__Your goal__
Search the records below for the word "satellite". Pull out each line that has it.

__Raw data__

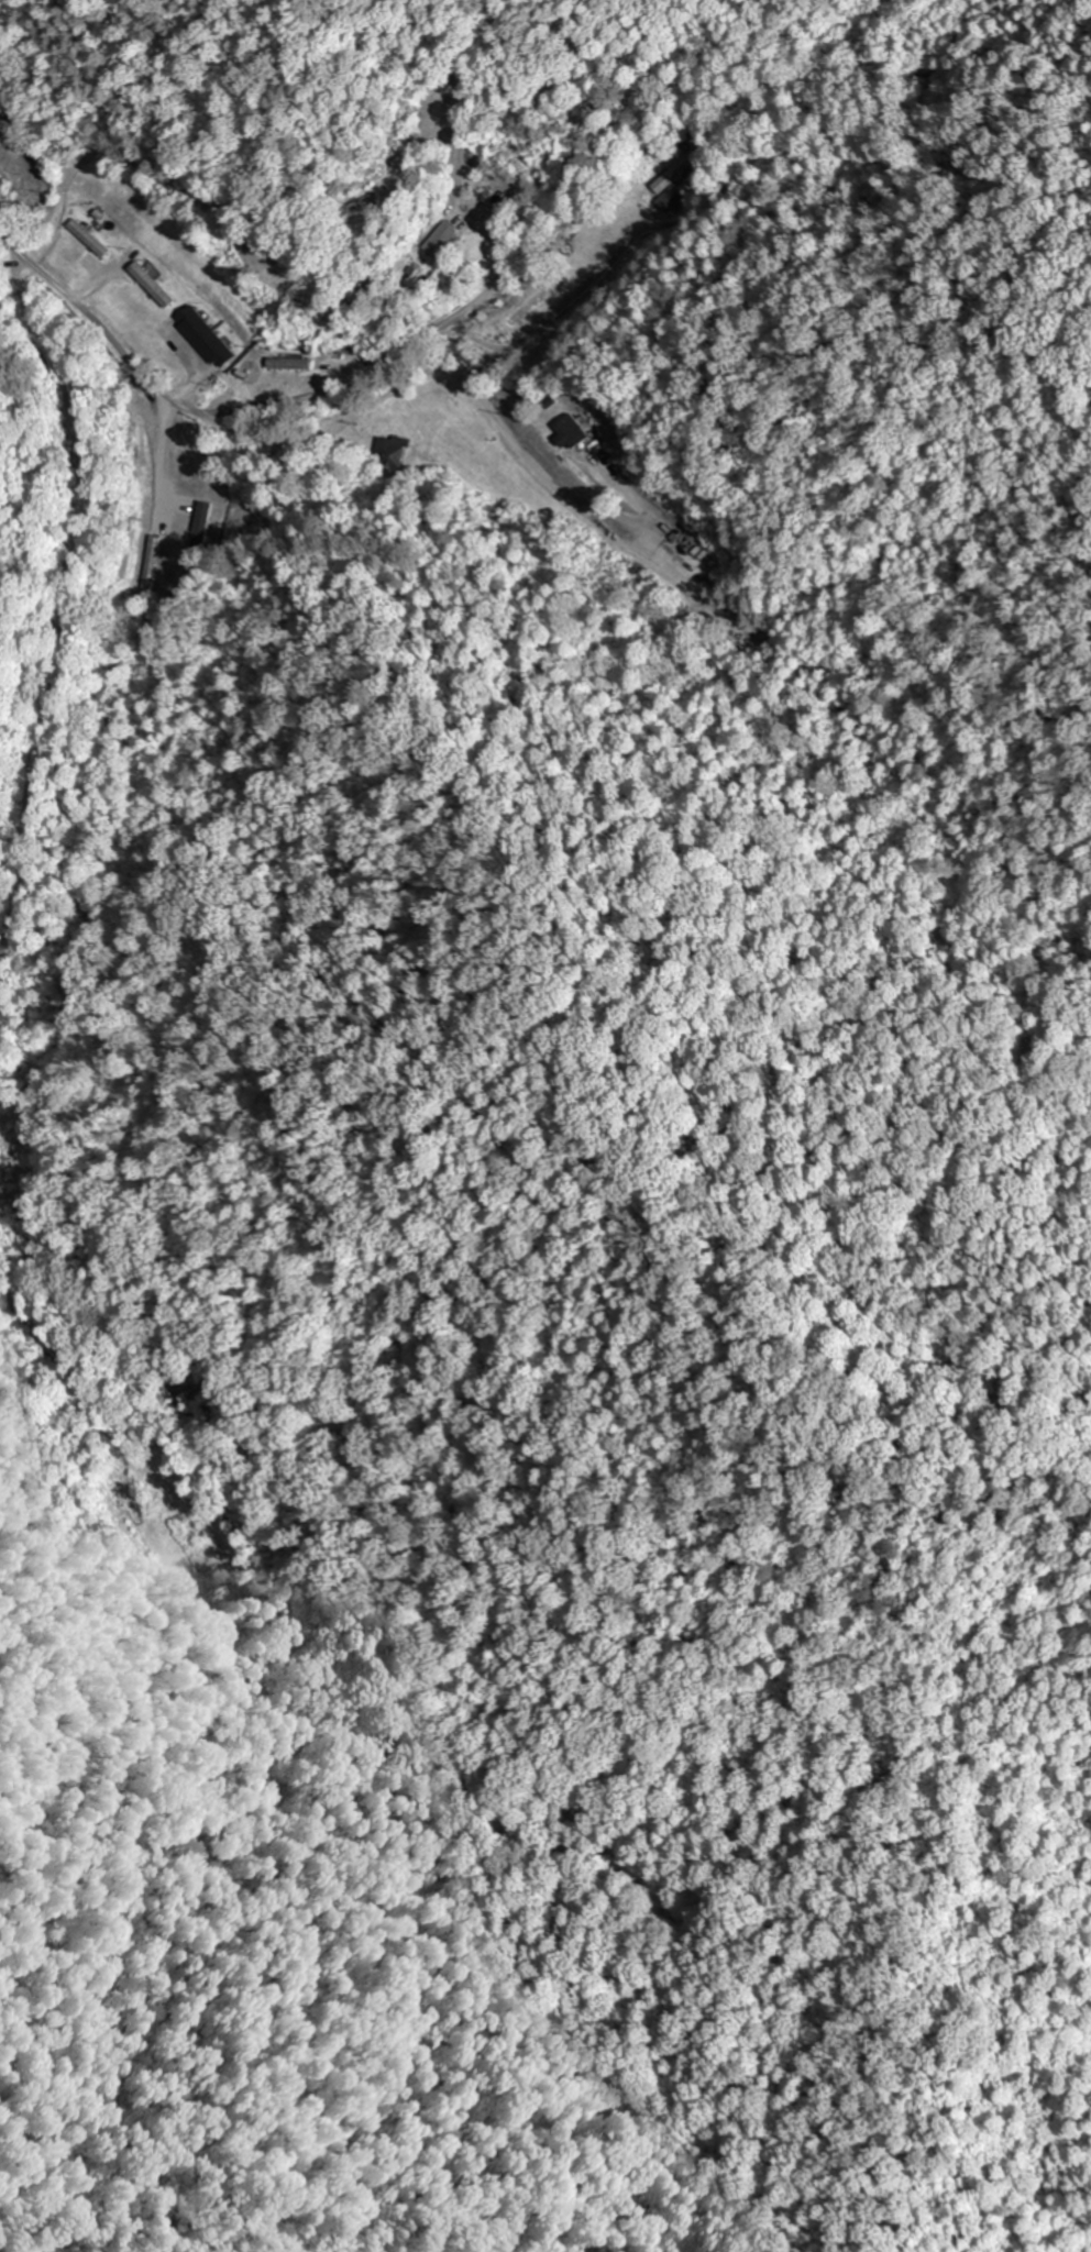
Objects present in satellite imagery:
building: (666, 181)
building: (438, 238)
building: (150, 291)
building: (283, 364)
road: (215, 420)
building: (568, 432)
building: (154, 443)
building: (388, 452)

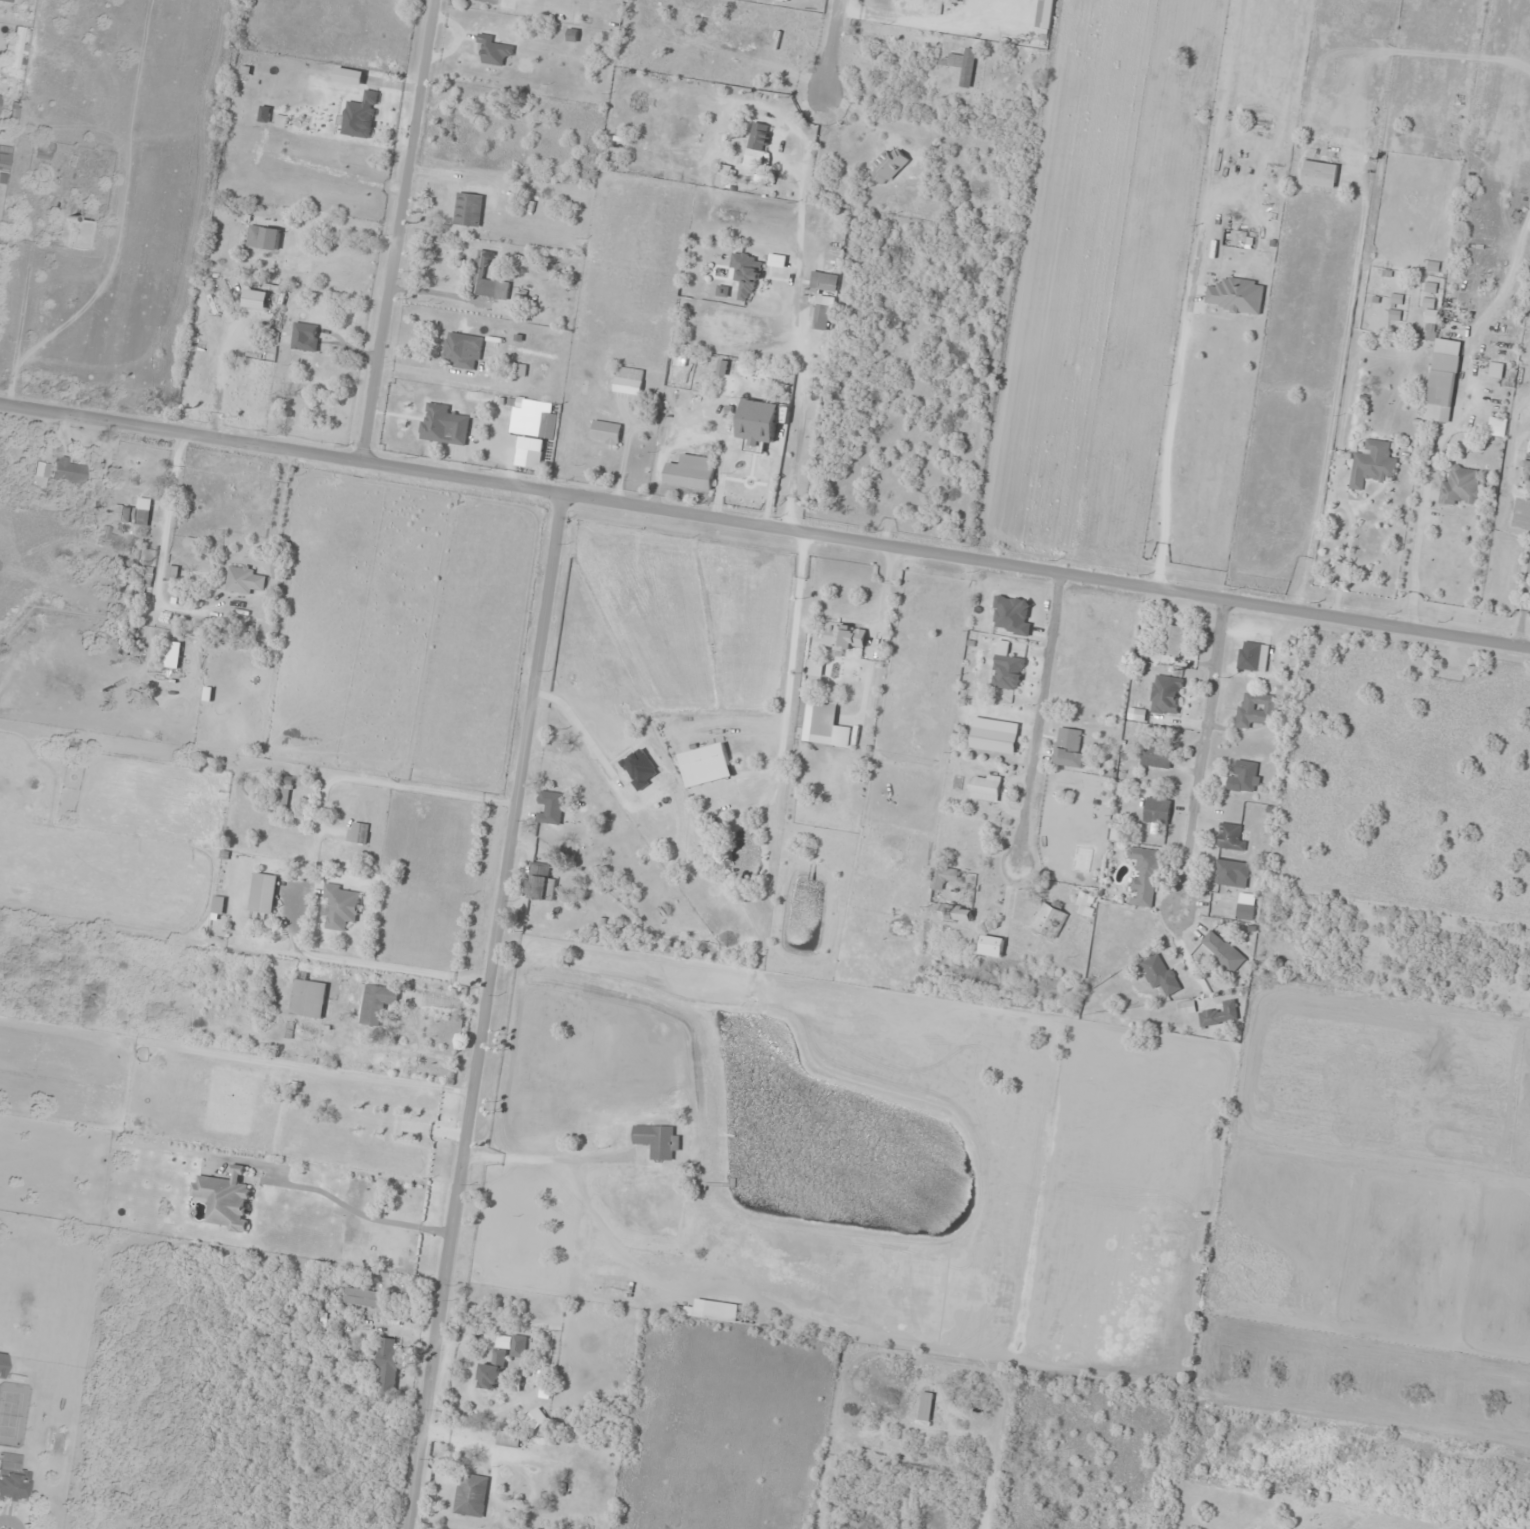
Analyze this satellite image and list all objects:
building: (6, 0)
road: (833, 47)
building: (15, 48)
building: (495, 49)
building: (962, 64)
building: (758, 143)
building: (41, 150)
building: (4, 157)
building: (889, 165)
building: (1320, 174)
building: (724, 175)
building: (768, 176)
building: (469, 209)
road: (397, 229)
building: (77, 234)
building: (264, 237)
building: (778, 260)
building: (747, 273)
building: (489, 278)
building: (1236, 295)
building: (822, 299)
building: (306, 336)
building: (464, 350)
building: (1496, 369)
building: (1441, 373)
building: (624, 379)
building: (690, 415)
building: (444, 424)
building: (548, 425)
building: (1497, 426)
building: (606, 432)
road: (281, 446)
building: (534, 459)
building: (744, 463)
building: (1372, 463)
building: (1527, 467)
building: (69, 470)
building: (691, 470)
building: (1461, 485)
building: (744, 487)
building: (1529, 488)
building: (131, 512)
road: (1046, 570)
building: (245, 579)
building: (845, 635)
building: (1174, 639)
building: (1253, 655)
building: (174, 658)
building: (814, 666)
building: (1166, 694)
building: (1257, 708)
building: (1136, 713)
road: (1037, 716)
building: (828, 725)
building: (1069, 747)
building: (1157, 755)
road: (1202, 756)
building: (706, 764)
building: (1243, 776)
building: (985, 786)
building: (284, 793)
building: (550, 807)
building: (1157, 810)
building: (358, 832)
building: (1231, 836)
building: (1231, 873)
building: (1144, 875)
building: (943, 876)
building: (540, 882)
building: (264, 892)
building: (1086, 903)
building: (219, 904)
building: (341, 905)
building: (1246, 906)
building: (956, 911)
building: (1049, 918)
building: (991, 945)
building: (1222, 950)
building: (1160, 973)
building: (308, 997)
building: (378, 1002)
building: (1186, 1006)
road: (482, 1011)
building: (1220, 1014)
building: (373, 1112)
building: (658, 1140)
road: (328, 1194)
building: (225, 1199)
building: (566, 1247)
building: (370, 1298)
building: (721, 1310)
building: (502, 1359)
building: (388, 1363)
building: (925, 1407)
building: (537, 1417)
building: (509, 1436)
building: (13, 1478)
building: (471, 1494)
building: (543, 1528)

__Output of the exercise__
Objects present in satellite imagery:
Analyze this satellite image and list all objects:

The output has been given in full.